_Your goal_
Repeat every record exactly.

Colored object listings:
----
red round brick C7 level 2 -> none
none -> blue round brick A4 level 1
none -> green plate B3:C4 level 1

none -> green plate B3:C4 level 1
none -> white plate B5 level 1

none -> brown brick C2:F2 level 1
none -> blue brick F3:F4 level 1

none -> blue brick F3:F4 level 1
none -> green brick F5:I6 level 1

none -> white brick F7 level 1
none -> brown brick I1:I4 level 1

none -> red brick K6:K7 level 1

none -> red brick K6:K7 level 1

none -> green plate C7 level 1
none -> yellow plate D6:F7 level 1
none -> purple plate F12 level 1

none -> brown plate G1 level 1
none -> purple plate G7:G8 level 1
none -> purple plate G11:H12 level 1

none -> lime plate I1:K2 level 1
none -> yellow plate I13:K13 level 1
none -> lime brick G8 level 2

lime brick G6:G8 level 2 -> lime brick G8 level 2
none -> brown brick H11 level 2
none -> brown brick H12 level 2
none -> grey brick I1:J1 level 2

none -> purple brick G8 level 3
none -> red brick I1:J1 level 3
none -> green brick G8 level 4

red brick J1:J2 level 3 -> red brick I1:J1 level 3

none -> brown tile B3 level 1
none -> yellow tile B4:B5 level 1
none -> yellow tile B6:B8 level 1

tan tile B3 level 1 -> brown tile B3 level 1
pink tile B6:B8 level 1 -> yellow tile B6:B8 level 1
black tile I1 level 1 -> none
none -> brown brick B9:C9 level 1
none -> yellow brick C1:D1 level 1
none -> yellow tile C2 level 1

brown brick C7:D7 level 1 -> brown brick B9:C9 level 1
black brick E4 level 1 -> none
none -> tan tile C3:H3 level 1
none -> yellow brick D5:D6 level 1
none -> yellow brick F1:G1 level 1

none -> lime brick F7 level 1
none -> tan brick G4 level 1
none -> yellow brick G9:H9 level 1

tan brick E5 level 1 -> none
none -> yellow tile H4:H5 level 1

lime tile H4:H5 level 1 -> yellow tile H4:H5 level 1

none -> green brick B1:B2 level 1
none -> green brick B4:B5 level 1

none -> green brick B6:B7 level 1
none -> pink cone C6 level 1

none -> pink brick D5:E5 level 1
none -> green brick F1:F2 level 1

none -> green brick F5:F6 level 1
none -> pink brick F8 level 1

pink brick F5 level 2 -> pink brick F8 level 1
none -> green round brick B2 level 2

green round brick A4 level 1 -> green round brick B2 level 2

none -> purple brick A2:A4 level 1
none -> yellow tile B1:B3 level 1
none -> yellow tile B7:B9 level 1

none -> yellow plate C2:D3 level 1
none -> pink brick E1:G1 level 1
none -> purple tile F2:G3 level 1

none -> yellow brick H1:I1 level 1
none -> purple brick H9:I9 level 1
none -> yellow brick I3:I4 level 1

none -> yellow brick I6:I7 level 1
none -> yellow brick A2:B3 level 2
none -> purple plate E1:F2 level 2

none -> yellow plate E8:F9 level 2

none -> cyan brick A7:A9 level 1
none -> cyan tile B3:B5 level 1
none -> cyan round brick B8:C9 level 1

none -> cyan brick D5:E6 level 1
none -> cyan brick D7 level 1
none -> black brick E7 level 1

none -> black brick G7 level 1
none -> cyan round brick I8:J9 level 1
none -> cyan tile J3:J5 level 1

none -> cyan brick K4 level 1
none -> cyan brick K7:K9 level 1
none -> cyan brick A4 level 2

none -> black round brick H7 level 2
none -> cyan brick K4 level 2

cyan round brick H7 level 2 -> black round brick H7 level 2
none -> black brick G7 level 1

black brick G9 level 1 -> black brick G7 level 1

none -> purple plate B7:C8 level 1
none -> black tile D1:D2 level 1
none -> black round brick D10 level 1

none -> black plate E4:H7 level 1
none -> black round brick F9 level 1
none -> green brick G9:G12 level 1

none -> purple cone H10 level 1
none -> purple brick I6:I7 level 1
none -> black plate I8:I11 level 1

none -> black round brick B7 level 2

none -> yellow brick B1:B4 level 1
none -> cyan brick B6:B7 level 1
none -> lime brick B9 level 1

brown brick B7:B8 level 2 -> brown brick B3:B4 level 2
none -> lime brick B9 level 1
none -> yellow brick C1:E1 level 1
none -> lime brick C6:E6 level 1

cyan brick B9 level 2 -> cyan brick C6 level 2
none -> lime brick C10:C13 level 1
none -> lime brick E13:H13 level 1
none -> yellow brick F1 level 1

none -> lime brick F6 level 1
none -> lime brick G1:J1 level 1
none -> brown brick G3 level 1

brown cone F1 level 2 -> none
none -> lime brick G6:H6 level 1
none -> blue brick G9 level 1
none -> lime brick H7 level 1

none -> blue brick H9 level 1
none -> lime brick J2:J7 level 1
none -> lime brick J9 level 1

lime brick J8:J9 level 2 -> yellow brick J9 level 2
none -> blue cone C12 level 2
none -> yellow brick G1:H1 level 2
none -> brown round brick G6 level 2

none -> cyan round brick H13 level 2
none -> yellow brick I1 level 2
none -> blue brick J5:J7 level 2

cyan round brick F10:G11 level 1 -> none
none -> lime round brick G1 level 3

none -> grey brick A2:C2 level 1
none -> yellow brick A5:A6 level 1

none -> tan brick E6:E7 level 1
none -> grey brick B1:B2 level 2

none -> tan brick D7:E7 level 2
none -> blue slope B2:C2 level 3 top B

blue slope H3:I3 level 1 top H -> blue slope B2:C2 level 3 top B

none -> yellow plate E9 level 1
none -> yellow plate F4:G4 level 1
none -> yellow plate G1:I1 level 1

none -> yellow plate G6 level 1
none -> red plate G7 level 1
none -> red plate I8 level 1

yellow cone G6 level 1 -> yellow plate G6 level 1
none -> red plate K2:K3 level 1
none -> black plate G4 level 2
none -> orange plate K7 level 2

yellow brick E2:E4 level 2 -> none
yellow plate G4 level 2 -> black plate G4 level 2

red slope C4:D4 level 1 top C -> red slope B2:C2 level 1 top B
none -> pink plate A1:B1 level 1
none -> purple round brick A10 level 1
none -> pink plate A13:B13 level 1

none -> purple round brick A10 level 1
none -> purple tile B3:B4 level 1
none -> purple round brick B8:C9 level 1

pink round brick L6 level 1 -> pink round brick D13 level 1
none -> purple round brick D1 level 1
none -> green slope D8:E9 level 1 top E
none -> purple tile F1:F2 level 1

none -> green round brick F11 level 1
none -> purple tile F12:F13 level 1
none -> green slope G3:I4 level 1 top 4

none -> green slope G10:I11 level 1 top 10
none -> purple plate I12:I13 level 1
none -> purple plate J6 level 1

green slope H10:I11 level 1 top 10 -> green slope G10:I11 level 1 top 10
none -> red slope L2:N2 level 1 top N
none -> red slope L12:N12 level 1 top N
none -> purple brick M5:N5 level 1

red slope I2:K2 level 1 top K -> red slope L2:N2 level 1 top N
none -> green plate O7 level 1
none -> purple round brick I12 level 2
----
_Final answer_
red round brick C7 level 2 -> none
none -> blue round brick A4 level 1
none -> green plate B3:C4 level 1

none -> green plate B3:C4 level 1
none -> white plate B5 level 1

none -> brown brick C2:F2 level 1
none -> blue brick F3:F4 level 1

none -> blue brick F3:F4 level 1
none -> green brick F5:I6 level 1

none -> white brick F7 level 1
none -> brown brick I1:I4 level 1

none -> red brick K6:K7 level 1

none -> red brick K6:K7 level 1

none -> green plate C7 level 1
none -> yellow plate D6:F7 level 1
none -> purple plate F12 level 1

none -> brown plate G1 level 1
none -> purple plate G7:G8 level 1
none -> purple plate G11:H12 level 1

none -> lime plate I1:K2 level 1
none -> yellow plate I13:K13 level 1
none -> lime brick G8 level 2

lime brick G6:G8 level 2 -> lime brick G8 level 2
none -> brown brick H11 level 2
none -> brown brick H12 level 2
none -> grey brick I1:J1 level 2

none -> purple brick G8 level 3
none -> red brick I1:J1 level 3
none -> green brick G8 level 4

red brick J1:J2 level 3 -> red brick I1:J1 level 3

none -> brown tile B3 level 1
none -> yellow tile B4:B5 level 1
none -> yellow tile B6:B8 level 1

tan tile B3 level 1 -> brown tile B3 level 1
pink tile B6:B8 level 1 -> yellow tile B6:B8 level 1
black tile I1 level 1 -> none
none -> brown brick B9:C9 level 1
none -> yellow brick C1:D1 level 1
none -> yellow tile C2 level 1

brown brick C7:D7 level 1 -> brown brick B9:C9 level 1
black brick E4 level 1 -> none
none -> tan tile C3:H3 level 1
none -> yellow brick D5:D6 level 1
none -> yellow brick F1:G1 level 1

none -> lime brick F7 level 1
none -> tan brick G4 level 1
none -> yellow brick G9:H9 level 1

tan brick E5 level 1 -> none
none -> yellow tile H4:H5 level 1

lime tile H4:H5 level 1 -> yellow tile H4:H5 level 1

none -> green brick B1:B2 level 1
none -> green brick B4:B5 level 1

none -> green brick B6:B7 level 1
none -> pink cone C6 level 1

none -> pink brick D5:E5 level 1
none -> green brick F1:F2 level 1

none -> green brick F5:F6 level 1
none -> pink brick F8 level 1

pink brick F5 level 2 -> pink brick F8 level 1
none -> green round brick B2 level 2

green round brick A4 level 1 -> green round brick B2 level 2

none -> purple brick A2:A4 level 1
none -> yellow tile B1:B3 level 1
none -> yellow tile B7:B9 level 1

none -> yellow plate C2:D3 level 1
none -> pink brick E1:G1 level 1
none -> purple tile F2:G3 level 1

none -> yellow brick H1:I1 level 1
none -> purple brick H9:I9 level 1
none -> yellow brick I3:I4 level 1

none -> yellow brick I6:I7 level 1
none -> yellow brick A2:B3 level 2
none -> purple plate E1:F2 level 2

none -> yellow plate E8:F9 level 2

none -> cyan brick A7:A9 level 1
none -> cyan tile B3:B5 level 1
none -> cyan round brick B8:C9 level 1

none -> cyan brick D5:E6 level 1
none -> cyan brick D7 level 1
none -> black brick E7 level 1

none -> black brick G7 level 1
none -> cyan round brick I8:J9 level 1
none -> cyan tile J3:J5 level 1

none -> cyan brick K4 level 1
none -> cyan brick K7:K9 level 1
none -> cyan brick A4 level 2

none -> black round brick H7 level 2
none -> cyan brick K4 level 2

cyan round brick H7 level 2 -> black round brick H7 level 2
none -> black brick G7 level 1

black brick G9 level 1 -> black brick G7 level 1

none -> purple plate B7:C8 level 1
none -> black tile D1:D2 level 1
none -> black round brick D10 level 1

none -> black plate E4:H7 level 1
none -> black round brick F9 level 1
none -> green brick G9:G12 level 1

none -> purple cone H10 level 1
none -> purple brick I6:I7 level 1
none -> black plate I8:I11 level 1

none -> black round brick B7 level 2

none -> yellow brick B1:B4 level 1
none -> cyan brick B6:B7 level 1
none -> lime brick B9 level 1

brown brick B7:B8 level 2 -> brown brick B3:B4 level 2
none -> lime brick B9 level 1
none -> yellow brick C1:E1 level 1
none -> lime brick C6:E6 level 1

cyan brick B9 level 2 -> cyan brick C6 level 2
none -> lime brick C10:C13 level 1
none -> lime brick E13:H13 level 1
none -> yellow brick F1 level 1

none -> lime brick F6 level 1
none -> lime brick G1:J1 level 1
none -> brown brick G3 level 1

brown cone F1 level 2 -> none
none -> lime brick G6:H6 level 1
none -> blue brick G9 level 1
none -> lime brick H7 level 1

none -> blue brick H9 level 1
none -> lime brick J2:J7 level 1
none -> lime brick J9 level 1

lime brick J8:J9 level 2 -> yellow brick J9 level 2
none -> blue cone C12 level 2
none -> yellow brick G1:H1 level 2
none -> brown round brick G6 level 2

none -> cyan round brick H13 level 2
none -> yellow brick I1 level 2
none -> blue brick J5:J7 level 2

cyan round brick F10:G11 level 1 -> none
none -> lime round brick G1 level 3

none -> grey brick A2:C2 level 1
none -> yellow brick A5:A6 level 1

none -> tan brick E6:E7 level 1
none -> grey brick B1:B2 level 2

none -> tan brick D7:E7 level 2
none -> blue slope B2:C2 level 3 top B

blue slope H3:I3 level 1 top H -> blue slope B2:C2 level 3 top B

none -> yellow plate E9 level 1
none -> yellow plate F4:G4 level 1
none -> yellow plate G1:I1 level 1

none -> yellow plate G6 level 1
none -> red plate G7 level 1
none -> red plate I8 level 1

yellow cone G6 level 1 -> yellow plate G6 level 1
none -> red plate K2:K3 level 1
none -> black plate G4 level 2
none -> orange plate K7 level 2

yellow brick E2:E4 level 2 -> none
yellow plate G4 level 2 -> black plate G4 level 2

red slope C4:D4 level 1 top C -> red slope B2:C2 level 1 top B
none -> pink plate A1:B1 level 1
none -> purple round brick A10 level 1
none -> pink plate A13:B13 level 1

none -> purple round brick A10 level 1
none -> purple tile B3:B4 level 1
none -> purple round brick B8:C9 level 1

pink round brick L6 level 1 -> pink round brick D13 level 1
none -> purple round brick D1 level 1
none -> green slope D8:E9 level 1 top E
none -> purple tile F1:F2 level 1

none -> green round brick F11 level 1
none -> purple tile F12:F13 level 1
none -> green slope G3:I4 level 1 top 4

none -> green slope G10:I11 level 1 top 10
none -> purple plate I12:I13 level 1
none -> purple plate J6 level 1

green slope H10:I11 level 1 top 10 -> green slope G10:I11 level 1 top 10
none -> red slope L2:N2 level 1 top N
none -> red slope L12:N12 level 1 top N
none -> purple brick M5:N5 level 1

red slope I2:K2 level 1 top K -> red slope L2:N2 level 1 top N
none -> green plate O7 level 1
none -> purple round brick I12 level 2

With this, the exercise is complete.